- _Information provided_
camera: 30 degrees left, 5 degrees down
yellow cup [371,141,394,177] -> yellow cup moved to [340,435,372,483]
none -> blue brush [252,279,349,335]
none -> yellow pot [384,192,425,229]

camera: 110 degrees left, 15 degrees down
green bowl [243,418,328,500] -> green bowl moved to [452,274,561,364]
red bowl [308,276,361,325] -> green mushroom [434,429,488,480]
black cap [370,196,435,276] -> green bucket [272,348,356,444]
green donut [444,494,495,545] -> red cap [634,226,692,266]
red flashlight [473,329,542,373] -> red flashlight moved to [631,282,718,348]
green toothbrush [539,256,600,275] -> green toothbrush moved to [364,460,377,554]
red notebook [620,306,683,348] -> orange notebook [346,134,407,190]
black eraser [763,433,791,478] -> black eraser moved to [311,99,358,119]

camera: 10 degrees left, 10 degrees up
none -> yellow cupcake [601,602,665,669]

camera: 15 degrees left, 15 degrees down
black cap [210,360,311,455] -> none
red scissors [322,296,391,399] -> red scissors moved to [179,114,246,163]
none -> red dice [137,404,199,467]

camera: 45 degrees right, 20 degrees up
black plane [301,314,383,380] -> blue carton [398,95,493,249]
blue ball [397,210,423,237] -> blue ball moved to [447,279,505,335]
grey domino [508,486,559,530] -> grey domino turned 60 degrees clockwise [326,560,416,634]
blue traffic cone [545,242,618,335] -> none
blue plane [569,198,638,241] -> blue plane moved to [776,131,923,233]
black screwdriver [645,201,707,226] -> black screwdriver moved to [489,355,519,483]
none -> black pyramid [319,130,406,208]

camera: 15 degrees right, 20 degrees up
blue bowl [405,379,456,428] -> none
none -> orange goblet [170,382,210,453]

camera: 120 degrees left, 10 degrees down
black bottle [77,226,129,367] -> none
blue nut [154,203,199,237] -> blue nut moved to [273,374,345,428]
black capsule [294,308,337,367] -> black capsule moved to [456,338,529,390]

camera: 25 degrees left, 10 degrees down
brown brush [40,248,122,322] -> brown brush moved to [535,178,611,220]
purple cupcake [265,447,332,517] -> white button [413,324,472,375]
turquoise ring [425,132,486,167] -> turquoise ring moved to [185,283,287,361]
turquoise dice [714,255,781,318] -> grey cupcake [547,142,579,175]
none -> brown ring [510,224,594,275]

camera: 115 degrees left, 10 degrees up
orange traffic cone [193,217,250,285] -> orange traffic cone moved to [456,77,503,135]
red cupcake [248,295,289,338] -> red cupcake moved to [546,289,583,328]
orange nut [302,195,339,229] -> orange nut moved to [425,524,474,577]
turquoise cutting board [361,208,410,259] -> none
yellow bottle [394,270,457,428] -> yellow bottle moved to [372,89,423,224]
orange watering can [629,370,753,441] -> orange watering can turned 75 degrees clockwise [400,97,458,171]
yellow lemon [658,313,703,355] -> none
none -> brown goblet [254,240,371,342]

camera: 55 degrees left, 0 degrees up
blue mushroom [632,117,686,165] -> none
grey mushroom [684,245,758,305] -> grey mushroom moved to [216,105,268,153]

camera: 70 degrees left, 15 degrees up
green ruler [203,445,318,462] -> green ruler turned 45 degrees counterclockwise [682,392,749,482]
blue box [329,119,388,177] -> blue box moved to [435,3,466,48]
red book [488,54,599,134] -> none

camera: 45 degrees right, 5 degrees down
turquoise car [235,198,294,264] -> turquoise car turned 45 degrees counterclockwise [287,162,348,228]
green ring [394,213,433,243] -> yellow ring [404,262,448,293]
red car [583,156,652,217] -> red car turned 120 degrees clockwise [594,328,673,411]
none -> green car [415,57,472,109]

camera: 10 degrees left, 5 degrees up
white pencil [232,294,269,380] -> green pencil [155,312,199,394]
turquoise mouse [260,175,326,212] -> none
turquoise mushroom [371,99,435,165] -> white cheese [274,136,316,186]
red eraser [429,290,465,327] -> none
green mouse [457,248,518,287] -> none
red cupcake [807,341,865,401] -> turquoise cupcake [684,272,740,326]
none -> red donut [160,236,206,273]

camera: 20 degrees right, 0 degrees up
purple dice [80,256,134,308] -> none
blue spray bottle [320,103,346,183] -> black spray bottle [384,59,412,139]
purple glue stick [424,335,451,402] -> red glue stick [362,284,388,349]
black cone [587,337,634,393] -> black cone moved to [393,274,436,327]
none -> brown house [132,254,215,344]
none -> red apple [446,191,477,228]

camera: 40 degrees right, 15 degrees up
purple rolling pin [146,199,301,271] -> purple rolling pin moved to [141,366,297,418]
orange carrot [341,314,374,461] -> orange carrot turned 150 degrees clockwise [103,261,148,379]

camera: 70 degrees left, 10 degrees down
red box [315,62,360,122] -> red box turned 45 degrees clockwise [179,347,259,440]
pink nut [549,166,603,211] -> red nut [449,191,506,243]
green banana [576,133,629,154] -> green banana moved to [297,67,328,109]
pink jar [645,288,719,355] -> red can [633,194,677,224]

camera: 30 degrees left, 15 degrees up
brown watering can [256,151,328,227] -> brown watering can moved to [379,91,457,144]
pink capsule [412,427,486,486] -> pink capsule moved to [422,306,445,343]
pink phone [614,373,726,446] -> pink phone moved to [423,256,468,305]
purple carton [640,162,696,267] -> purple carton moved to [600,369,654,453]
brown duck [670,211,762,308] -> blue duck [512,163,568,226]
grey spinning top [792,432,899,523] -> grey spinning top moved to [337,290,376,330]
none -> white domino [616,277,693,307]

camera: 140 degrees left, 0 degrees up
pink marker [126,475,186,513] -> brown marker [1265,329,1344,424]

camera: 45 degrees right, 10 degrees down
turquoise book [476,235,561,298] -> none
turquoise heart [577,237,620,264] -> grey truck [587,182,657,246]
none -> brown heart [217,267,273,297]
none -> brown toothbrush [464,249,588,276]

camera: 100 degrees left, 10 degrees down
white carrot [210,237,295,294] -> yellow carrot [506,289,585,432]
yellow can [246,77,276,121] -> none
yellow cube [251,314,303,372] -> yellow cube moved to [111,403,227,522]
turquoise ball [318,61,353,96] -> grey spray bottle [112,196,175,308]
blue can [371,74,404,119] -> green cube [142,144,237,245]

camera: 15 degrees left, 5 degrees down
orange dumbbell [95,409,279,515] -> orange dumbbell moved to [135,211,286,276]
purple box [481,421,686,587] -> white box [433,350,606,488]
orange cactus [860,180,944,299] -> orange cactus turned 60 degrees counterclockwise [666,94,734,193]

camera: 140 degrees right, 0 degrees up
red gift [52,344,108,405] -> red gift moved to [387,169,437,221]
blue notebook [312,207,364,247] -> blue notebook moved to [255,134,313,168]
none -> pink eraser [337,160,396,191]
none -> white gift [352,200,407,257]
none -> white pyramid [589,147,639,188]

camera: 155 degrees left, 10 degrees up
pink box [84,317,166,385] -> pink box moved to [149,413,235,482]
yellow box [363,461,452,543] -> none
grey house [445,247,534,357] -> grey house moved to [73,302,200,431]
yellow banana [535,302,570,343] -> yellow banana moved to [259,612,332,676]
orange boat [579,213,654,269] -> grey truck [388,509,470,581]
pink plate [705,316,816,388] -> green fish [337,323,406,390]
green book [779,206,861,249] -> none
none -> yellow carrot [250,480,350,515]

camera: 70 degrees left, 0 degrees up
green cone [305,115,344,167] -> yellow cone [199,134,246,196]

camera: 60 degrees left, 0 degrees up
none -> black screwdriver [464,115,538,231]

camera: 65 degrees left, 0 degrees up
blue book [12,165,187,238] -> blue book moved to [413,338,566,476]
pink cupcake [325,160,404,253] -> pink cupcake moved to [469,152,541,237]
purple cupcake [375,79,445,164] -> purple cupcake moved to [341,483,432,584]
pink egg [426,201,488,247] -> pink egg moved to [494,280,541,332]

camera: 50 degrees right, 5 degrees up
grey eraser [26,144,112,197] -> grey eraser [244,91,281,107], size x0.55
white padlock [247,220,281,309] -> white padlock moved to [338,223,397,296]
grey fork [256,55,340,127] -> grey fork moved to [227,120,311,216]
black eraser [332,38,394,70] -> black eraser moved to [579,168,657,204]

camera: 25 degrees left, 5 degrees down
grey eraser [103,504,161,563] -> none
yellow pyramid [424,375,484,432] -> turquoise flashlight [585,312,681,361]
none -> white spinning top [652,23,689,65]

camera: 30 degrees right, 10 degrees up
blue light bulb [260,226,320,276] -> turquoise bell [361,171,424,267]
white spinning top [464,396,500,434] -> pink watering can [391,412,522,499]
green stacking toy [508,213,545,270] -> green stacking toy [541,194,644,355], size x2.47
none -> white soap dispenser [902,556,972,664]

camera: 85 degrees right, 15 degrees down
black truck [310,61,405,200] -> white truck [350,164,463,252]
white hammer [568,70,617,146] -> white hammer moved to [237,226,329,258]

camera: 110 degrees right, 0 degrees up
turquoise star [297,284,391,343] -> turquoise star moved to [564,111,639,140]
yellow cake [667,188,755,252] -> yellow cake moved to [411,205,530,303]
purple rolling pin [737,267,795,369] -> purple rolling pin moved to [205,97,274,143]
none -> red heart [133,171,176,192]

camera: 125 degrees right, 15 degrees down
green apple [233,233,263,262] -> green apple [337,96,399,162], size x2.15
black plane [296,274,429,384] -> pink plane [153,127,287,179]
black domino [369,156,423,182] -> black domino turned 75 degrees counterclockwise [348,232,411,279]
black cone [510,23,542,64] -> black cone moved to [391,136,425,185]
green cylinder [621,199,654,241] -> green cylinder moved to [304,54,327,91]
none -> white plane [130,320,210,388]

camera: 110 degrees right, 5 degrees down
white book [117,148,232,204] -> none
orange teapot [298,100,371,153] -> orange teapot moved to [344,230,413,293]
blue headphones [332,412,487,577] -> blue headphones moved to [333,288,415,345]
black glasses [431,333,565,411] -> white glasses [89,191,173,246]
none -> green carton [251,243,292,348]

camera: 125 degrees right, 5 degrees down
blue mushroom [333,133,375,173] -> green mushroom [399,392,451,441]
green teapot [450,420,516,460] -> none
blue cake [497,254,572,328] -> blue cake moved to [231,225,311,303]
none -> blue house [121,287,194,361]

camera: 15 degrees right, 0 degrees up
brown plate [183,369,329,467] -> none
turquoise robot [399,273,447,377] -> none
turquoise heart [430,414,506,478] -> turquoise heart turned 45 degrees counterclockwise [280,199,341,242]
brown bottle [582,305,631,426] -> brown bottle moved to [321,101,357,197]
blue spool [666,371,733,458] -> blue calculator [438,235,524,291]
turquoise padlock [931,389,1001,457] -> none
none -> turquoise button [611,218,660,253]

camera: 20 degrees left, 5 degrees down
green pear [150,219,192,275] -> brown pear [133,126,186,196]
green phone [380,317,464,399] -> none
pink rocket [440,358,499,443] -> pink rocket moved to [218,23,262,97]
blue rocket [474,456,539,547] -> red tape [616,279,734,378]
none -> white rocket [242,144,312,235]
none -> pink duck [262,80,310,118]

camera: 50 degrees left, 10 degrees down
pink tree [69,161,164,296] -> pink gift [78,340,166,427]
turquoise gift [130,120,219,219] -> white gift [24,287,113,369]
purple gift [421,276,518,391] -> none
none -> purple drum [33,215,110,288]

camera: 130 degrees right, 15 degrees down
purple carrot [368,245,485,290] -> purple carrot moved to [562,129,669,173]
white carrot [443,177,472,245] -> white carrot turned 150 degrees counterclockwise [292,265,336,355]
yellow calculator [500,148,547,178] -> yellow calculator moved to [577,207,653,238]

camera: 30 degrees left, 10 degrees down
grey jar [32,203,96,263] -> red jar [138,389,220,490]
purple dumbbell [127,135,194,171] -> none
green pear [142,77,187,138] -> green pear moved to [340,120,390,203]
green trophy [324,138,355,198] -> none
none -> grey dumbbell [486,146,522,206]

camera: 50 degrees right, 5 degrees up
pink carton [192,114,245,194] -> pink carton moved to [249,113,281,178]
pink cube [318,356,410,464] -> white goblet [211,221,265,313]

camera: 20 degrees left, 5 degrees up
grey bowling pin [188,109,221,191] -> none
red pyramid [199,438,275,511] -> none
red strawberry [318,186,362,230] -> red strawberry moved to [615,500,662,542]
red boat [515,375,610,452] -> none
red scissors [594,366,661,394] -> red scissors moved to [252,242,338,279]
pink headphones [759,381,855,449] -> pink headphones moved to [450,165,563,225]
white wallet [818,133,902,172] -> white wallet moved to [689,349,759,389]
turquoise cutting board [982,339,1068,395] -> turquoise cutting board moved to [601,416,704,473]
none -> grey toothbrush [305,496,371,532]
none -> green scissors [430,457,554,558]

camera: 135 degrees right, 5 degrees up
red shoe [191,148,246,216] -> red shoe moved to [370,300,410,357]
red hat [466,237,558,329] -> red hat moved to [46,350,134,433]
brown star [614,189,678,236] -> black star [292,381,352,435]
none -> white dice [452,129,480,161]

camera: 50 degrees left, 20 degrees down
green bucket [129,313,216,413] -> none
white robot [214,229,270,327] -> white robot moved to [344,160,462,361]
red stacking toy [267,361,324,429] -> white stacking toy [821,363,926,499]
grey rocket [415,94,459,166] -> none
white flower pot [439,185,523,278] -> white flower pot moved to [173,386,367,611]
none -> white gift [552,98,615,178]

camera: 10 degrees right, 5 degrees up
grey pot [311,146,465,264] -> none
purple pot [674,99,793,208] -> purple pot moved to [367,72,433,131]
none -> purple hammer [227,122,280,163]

- _What to produce_
Here the job is to transcribe the lines from the first line of the data through the line containing "green donut [444,494,495,545]", inclusive, exactly and with nothing else.

- _Reply_
camera: 30 degrees left, 5 degrees down
yellow cup [371,141,394,177] -> yellow cup moved to [340,435,372,483]
none -> blue brush [252,279,349,335]
none -> yellow pot [384,192,425,229]

camera: 110 degrees left, 15 degrees down
green bowl [243,418,328,500] -> green bowl moved to [452,274,561,364]
red bowl [308,276,361,325] -> green mushroom [434,429,488,480]
black cap [370,196,435,276] -> green bucket [272,348,356,444]
green donut [444,494,495,545] -> red cap [634,226,692,266]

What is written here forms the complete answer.